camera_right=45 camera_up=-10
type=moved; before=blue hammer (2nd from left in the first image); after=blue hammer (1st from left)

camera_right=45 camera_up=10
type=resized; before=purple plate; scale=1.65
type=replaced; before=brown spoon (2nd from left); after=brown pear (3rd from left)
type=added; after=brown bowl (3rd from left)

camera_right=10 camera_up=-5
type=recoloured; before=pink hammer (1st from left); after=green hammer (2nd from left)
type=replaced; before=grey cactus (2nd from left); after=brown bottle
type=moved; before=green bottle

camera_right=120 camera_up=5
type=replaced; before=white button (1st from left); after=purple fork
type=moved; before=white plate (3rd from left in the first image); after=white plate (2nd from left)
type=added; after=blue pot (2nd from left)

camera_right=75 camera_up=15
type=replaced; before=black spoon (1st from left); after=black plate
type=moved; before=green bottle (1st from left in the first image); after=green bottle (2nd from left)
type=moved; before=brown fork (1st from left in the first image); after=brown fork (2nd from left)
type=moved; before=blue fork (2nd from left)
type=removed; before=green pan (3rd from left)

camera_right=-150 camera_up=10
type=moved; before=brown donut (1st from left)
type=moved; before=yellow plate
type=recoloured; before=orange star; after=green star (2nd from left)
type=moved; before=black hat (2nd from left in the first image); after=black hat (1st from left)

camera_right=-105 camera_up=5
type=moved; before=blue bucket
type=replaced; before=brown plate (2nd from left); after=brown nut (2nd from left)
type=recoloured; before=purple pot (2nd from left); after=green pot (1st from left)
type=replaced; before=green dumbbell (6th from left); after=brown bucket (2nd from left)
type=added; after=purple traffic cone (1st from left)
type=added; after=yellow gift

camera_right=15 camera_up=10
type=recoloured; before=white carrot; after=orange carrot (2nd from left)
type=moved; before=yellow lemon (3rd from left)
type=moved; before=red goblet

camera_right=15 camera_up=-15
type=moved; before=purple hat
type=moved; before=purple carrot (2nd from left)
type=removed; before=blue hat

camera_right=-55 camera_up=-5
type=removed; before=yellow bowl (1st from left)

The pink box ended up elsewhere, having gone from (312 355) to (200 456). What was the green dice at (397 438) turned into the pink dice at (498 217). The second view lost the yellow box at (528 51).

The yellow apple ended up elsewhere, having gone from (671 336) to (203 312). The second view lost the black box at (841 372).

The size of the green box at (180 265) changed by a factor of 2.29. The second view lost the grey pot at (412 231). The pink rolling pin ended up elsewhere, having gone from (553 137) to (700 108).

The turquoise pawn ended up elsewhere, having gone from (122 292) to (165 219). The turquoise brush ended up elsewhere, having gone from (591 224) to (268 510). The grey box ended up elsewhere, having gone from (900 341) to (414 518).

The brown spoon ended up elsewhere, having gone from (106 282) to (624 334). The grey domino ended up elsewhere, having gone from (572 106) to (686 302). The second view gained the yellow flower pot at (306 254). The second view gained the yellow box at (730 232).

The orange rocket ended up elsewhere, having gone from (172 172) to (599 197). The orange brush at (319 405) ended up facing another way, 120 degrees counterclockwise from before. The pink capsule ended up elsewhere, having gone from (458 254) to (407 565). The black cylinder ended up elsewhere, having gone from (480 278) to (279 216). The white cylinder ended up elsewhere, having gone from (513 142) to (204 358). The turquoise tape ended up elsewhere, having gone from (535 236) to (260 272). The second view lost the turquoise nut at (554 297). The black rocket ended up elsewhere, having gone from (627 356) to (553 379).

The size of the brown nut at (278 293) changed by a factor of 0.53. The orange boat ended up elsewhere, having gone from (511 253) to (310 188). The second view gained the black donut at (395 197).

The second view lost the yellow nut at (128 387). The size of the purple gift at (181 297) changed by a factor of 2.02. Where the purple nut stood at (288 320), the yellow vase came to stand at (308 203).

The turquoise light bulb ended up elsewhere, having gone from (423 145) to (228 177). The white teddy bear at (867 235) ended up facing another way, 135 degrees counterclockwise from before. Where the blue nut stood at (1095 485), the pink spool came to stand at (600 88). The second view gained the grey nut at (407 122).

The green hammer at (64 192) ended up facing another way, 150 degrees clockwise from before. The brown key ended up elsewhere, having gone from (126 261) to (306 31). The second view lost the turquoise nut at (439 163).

● **Exercise objective**
All the entries are to be reproduced verbatim.

● **Result of the task**
camera_right=45 camera_up=-10
type=moved; before=blue hammer (2nd from left in the first image); after=blue hammer (1st from left)

camera_right=45 camera_up=10
type=resized; before=purple plate; scale=1.65
type=replaced; before=brown spoon (2nd from left); after=brown pear (3rd from left)
type=added; after=brown bowl (3rd from left)

camera_right=10 camera_up=-5
type=recoloured; before=pink hammer (1st from left); after=green hammer (2nd from left)
type=replaced; before=grey cactus (2nd from left); after=brown bottle
type=moved; before=green bottle

camera_right=120 camera_up=5
type=replaced; before=white button (1st from left); after=purple fork
type=moved; before=white plate (3rd from left in the first image); after=white plate (2nd from left)
type=added; after=blue pot (2nd from left)

camera_right=75 camera_up=15
type=replaced; before=black spoon (1st from left); after=black plate
type=moved; before=green bottle (1st from left in the first image); after=green bottle (2nd from left)
type=moved; before=brown fork (1st from left in the first image); after=brown fork (2nd from left)
type=moved; before=blue fork (2nd from left)
type=removed; before=green pan (3rd from left)

camera_right=-150 camera_up=10
type=moved; before=brown donut (1st from left)
type=moved; before=yellow plate
type=recoloured; before=orange star; after=green star (2nd from left)
type=moved; before=black hat (2nd from left in the first image); after=black hat (1st from left)

camera_right=-105 camera_up=5
type=moved; before=blue bucket
type=replaced; before=brown plate (2nd from left); after=brown nut (2nd from left)
type=recoloured; before=purple pot (2nd from left); after=green pot (1st from left)
type=replaced; before=green dumbbell (6th from left); after=brown bucket (2nd from left)
type=added; after=purple traffic cone (1st from left)
type=added; after=yellow gift

camera_right=15 camera_up=10
type=recoloured; before=white carrot; after=orange carrot (2nd from left)
type=moved; before=yellow lemon (3rd from left)
type=moved; before=red goblet

camera_right=15 camera_up=-15
type=moved; before=purple hat
type=moved; before=purple carrot (2nd from left)
type=removed; before=blue hat

camera_right=-55 camera_up=-5
type=removed; before=yellow bowl (1st from left)

The pink box ended up elsewhere, having gone from (312 355) to (200 456). What was the green dice at (397 438) turned into the pink dice at (498 217). The second view lost the yellow box at (528 51).

The yellow apple ended up elsewhere, having gone from (671 336) to (203 312). The second view lost the black box at (841 372).

The size of the green box at (180 265) changed by a factor of 2.29. The second view lost the grey pot at (412 231). The pink rolling pin ended up elsewhere, having gone from (553 137) to (700 108).

The turquoise pawn ended up elsewhere, having gone from (122 292) to (165 219). The turquoise brush ended up elsewhere, having gone from (591 224) to (268 510). The grey box ended up elsewhere, having gone from (900 341) to (414 518).

The brown spoon ended up elsewhere, having gone from (106 282) to (624 334). The grey domino ended up elsewhere, having gone from (572 106) to (686 302). The second view gained the yellow flower pot at (306 254). The second view gained the yellow box at (730 232).

The orange rocket ended up elsewhere, having gone from (172 172) to (599 197). The orange brush at (319 405) ended up facing another way, 120 degrees counterclockwise from before. The pink capsule ended up elsewhere, having gone from (458 254) to (407 565). The black cylinder ended up elsewhere, having gone from (480 278) to (279 216). The white cylinder ended up elsewhere, having gone from (513 142) to (204 358). The turquoise tape ended up elsewhere, having gone from (535 236) to (260 272). The second view lost the turquoise nut at (554 297). The black rocket ended up elsewhere, having gone from (627 356) to (553 379).

The size of the brown nut at (278 293) changed by a factor of 0.53. The orange boat ended up elsewhere, having gone from (511 253) to (310 188). The second view gained the black donut at (395 197).

The second view lost the yellow nut at (128 387). The size of the purple gift at (181 297) changed by a factor of 2.02. Where the purple nut stood at (288 320), the yellow vase came to stand at (308 203).

The turquoise light bulb ended up elsewhere, having gone from (423 145) to (228 177). The white teddy bear at (867 235) ended up facing another way, 135 degrees counterclockwise from before. Where the blue nut stood at (1095 485), the pink spool came to stand at (600 88). The second view gained the grey nut at (407 122).

The green hammer at (64 192) ended up facing another way, 150 degrees clockwise from before. The brown key ended up elsewhere, having gone from (126 261) to (306 31). The second view lost the turquoise nut at (439 163).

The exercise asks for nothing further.